## Before and after difference data:
§

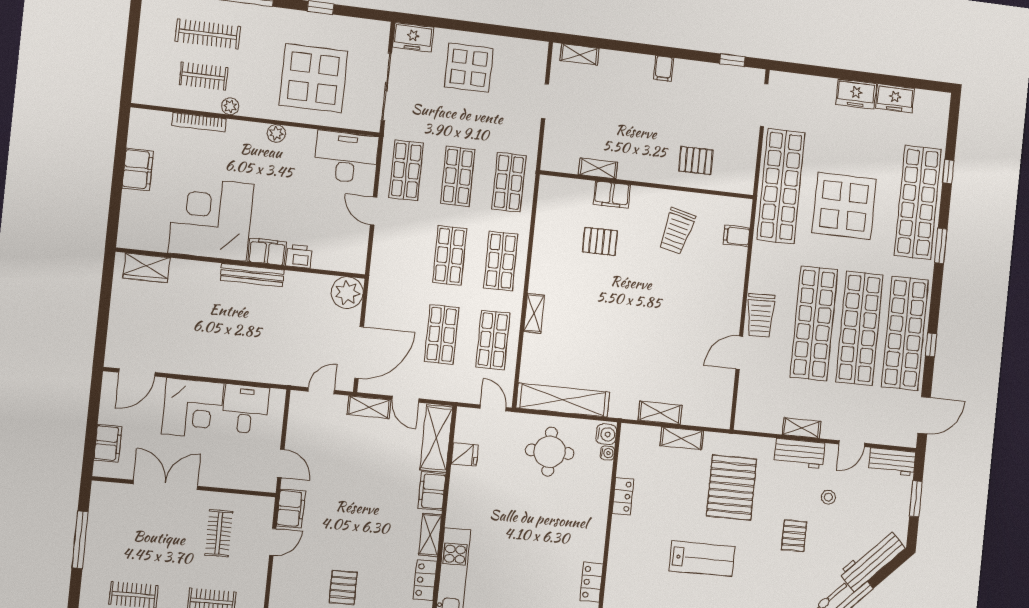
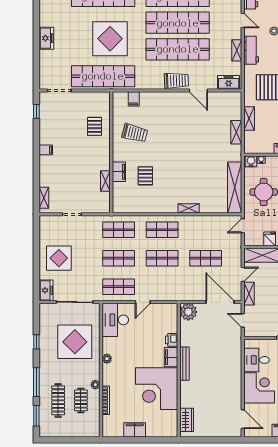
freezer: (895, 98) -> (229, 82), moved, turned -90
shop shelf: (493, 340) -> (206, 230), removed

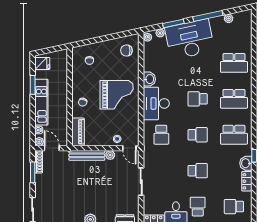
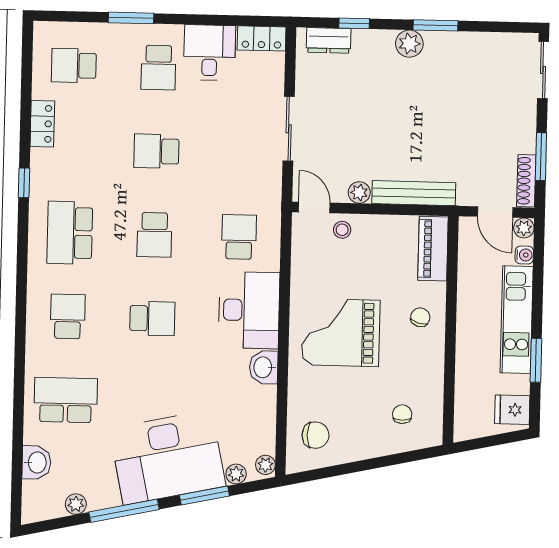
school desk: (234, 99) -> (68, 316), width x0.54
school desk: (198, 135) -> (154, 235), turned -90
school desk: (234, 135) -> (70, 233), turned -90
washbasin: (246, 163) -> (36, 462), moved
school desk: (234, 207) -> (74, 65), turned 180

§

## WHAT IS BEING ASKED:
Each line that holds the word "turned" should be extracted from the records.

## YOUR RESPONSE:
freezer: (895, 98) -> (229, 82), moved, turned -90
school desk: (198, 135) -> (154, 235), turned -90
school desk: (234, 135) -> (70, 233), turned -90
school desk: (234, 207) -> (74, 65), turned 180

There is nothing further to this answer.